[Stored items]
Segment Open

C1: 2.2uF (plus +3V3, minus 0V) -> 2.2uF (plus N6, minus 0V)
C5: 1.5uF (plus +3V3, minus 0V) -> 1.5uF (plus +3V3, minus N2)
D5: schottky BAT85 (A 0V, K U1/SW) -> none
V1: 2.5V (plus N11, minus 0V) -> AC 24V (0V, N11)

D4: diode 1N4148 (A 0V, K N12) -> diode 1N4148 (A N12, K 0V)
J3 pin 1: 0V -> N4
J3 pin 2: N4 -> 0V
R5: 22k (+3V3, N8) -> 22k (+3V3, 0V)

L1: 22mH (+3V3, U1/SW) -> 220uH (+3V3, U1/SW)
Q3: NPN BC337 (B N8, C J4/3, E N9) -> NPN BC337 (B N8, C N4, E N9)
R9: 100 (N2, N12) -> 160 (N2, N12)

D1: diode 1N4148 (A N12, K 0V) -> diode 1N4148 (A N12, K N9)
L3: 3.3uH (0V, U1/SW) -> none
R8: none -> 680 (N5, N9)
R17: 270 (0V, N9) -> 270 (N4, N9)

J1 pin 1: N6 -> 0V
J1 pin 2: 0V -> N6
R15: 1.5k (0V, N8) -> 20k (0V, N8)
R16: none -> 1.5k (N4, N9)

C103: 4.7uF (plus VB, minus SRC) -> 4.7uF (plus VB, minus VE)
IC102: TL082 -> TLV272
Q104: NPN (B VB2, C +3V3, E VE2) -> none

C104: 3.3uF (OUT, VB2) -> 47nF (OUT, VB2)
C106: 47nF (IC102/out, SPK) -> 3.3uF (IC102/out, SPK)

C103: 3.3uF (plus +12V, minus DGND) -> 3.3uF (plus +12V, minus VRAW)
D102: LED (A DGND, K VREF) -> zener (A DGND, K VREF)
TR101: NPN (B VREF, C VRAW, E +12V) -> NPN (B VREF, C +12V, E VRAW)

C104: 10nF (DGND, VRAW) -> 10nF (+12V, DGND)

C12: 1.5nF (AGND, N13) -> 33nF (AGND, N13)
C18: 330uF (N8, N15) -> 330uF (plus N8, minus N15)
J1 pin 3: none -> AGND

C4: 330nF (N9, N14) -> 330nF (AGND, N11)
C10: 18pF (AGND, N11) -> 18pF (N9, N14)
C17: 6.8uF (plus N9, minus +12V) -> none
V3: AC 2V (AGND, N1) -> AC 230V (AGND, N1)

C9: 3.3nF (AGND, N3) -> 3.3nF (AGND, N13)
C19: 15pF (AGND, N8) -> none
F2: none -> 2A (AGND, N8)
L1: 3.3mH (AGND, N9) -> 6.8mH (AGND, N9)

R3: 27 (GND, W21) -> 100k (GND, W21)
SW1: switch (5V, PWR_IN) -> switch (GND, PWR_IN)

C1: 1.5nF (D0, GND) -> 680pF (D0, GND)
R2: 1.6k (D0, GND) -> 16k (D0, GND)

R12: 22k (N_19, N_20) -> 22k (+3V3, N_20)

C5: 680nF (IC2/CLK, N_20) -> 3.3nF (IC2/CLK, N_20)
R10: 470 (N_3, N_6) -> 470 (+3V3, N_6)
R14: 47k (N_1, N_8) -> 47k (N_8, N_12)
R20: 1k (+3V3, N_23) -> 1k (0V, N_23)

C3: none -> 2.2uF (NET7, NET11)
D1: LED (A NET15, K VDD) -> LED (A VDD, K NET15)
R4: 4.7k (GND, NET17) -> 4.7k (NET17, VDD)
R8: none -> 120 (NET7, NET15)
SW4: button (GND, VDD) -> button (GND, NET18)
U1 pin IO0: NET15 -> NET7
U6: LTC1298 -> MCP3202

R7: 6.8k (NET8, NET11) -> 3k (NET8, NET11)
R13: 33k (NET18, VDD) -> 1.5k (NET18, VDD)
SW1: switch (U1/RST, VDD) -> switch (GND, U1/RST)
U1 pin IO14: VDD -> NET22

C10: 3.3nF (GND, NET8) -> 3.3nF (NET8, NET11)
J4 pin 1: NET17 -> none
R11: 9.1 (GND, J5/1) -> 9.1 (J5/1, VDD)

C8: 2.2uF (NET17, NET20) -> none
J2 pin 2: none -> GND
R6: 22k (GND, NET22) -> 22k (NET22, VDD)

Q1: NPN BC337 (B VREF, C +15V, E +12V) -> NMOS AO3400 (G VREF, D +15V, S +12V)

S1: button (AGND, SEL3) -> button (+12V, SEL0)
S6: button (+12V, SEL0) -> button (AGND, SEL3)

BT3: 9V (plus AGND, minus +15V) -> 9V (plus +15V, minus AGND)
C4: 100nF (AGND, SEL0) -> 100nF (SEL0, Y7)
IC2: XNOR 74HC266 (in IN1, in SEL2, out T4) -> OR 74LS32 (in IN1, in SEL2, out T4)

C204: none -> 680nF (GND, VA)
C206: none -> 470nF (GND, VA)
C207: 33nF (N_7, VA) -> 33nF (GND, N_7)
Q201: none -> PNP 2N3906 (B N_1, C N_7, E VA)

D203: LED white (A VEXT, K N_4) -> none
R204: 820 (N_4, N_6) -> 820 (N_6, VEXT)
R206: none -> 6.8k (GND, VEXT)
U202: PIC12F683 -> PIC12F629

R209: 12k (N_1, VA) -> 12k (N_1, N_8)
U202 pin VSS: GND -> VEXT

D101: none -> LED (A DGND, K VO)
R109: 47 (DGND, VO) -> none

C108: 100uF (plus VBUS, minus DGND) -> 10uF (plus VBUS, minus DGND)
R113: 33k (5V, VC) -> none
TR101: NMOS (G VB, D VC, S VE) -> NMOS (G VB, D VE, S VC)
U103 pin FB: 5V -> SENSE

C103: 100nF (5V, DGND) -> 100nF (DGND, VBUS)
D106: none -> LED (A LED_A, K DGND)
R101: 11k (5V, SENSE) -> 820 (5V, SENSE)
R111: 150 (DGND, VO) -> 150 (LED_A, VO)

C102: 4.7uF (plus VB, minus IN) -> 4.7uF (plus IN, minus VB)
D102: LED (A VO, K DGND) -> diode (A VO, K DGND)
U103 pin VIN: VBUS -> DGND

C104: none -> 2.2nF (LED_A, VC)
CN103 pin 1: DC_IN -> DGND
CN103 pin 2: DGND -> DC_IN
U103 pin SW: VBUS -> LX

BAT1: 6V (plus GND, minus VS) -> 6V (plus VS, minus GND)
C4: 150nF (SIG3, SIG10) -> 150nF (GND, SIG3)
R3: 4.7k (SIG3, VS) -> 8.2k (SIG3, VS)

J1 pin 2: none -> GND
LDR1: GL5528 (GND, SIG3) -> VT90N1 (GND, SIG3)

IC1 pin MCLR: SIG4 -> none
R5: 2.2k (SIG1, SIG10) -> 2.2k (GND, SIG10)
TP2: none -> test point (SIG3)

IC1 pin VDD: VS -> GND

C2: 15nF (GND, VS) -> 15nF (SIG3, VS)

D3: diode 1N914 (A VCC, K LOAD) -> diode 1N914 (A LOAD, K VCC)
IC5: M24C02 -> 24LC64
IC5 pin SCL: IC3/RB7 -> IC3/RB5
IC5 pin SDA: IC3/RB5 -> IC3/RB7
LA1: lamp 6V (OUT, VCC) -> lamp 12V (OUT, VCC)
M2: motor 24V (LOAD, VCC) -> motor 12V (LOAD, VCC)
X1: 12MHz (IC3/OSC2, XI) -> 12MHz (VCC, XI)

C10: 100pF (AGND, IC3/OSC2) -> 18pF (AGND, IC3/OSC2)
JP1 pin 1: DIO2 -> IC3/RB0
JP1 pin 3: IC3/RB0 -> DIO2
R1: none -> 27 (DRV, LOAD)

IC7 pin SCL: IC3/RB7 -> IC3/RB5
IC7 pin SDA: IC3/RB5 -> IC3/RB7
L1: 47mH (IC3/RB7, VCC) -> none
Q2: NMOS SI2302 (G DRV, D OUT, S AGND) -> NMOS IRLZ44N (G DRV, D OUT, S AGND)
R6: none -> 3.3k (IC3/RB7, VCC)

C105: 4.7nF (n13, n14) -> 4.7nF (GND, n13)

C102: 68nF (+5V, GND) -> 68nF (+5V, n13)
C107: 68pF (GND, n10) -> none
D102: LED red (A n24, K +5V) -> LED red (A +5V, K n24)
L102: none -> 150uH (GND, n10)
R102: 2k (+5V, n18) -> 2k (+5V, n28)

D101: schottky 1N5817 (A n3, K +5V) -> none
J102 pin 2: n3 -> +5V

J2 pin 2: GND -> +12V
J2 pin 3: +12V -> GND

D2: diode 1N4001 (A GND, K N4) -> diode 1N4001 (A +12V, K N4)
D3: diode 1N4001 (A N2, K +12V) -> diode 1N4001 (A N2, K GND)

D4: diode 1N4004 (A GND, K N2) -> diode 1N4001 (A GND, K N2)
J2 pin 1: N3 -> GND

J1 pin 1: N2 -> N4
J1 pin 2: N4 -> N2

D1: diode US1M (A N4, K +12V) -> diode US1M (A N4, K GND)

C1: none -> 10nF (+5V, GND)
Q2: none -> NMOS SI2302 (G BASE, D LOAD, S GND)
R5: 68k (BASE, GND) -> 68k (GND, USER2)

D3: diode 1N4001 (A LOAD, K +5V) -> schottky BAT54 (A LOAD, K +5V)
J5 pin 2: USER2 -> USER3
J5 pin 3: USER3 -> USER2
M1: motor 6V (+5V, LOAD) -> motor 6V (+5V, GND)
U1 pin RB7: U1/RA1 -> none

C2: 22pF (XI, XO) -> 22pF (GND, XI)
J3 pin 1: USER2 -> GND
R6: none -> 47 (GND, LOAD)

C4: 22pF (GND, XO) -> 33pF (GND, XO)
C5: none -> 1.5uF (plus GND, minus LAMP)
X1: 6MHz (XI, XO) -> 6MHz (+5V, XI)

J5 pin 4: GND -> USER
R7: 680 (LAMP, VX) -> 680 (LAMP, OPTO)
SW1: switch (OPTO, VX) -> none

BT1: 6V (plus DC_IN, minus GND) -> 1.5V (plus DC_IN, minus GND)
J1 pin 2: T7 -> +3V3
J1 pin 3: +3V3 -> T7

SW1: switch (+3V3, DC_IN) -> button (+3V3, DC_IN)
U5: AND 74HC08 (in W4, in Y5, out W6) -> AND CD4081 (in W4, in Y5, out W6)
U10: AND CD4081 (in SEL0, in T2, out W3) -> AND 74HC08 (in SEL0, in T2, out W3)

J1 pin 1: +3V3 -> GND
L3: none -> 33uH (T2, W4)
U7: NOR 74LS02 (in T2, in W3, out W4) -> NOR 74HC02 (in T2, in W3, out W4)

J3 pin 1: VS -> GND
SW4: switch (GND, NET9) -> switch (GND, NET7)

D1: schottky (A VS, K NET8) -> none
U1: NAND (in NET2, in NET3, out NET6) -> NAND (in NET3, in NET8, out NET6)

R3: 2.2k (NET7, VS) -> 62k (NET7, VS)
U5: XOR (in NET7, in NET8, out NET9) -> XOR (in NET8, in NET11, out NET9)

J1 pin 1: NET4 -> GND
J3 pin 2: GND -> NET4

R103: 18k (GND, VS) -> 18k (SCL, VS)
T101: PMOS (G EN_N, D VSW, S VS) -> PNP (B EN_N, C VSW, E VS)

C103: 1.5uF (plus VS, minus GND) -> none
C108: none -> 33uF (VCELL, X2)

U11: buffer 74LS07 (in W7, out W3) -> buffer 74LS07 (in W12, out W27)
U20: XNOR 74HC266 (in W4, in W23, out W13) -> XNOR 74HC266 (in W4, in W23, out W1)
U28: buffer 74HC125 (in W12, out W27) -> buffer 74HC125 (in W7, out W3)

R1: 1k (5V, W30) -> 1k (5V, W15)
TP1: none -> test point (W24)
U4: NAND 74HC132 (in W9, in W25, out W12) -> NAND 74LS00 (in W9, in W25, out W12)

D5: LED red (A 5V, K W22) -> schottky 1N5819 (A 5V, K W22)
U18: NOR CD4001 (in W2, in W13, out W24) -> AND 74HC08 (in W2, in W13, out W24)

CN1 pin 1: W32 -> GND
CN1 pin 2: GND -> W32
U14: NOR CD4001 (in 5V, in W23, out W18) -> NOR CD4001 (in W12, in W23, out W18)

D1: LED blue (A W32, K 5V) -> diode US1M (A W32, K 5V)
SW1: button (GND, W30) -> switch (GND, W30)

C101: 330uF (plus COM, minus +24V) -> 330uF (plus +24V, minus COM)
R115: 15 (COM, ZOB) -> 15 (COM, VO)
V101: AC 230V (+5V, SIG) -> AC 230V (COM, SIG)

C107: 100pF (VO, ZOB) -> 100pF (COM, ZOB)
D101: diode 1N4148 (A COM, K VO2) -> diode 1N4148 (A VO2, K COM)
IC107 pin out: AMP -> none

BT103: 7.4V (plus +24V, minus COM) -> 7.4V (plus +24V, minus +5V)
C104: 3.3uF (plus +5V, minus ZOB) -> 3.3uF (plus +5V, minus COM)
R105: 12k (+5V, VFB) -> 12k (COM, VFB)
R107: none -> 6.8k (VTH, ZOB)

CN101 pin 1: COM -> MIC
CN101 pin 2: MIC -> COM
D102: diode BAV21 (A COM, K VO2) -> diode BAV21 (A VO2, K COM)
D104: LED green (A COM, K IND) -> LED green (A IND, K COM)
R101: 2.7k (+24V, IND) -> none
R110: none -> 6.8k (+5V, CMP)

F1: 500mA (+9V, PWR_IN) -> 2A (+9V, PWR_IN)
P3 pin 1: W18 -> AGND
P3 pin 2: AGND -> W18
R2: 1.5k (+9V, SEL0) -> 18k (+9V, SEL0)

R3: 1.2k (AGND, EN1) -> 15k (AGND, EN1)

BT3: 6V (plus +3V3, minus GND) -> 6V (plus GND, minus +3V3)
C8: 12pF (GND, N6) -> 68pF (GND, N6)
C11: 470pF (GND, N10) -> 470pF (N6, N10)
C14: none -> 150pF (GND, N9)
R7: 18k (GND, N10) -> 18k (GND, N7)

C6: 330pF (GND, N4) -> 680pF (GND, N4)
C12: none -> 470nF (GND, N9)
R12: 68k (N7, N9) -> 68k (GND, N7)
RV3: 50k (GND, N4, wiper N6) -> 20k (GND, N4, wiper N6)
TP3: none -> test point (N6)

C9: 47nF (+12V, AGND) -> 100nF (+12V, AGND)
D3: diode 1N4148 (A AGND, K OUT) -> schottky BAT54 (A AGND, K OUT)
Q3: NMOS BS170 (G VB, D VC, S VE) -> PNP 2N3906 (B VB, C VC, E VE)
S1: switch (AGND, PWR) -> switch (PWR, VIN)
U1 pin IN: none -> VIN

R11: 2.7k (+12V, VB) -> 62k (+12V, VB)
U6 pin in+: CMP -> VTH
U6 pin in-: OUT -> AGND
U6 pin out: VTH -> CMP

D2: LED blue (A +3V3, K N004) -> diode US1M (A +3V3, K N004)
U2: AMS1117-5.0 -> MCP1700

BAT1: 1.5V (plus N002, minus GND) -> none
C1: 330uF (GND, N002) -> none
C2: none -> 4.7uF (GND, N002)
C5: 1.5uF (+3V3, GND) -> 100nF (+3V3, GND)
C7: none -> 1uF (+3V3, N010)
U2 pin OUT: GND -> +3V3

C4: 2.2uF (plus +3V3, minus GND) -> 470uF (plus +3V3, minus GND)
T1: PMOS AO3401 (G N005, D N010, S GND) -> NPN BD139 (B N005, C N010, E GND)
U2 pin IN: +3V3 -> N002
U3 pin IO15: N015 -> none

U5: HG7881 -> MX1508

Segment Closed

» Problem: Return all lines from the data that include the string "button".

» Answer area:
SW4: button (GND, VDD) -> button (GND, NET18)
S1: button (AGND, SEL3) -> button (+12V, SEL0)
S6: button (+12V, SEL0) -> button (AGND, SEL3)
SW1: switch (+3V3, DC_IN) -> button (+3V3, DC_IN)
SW1: button (GND, W30) -> switch (GND, W30)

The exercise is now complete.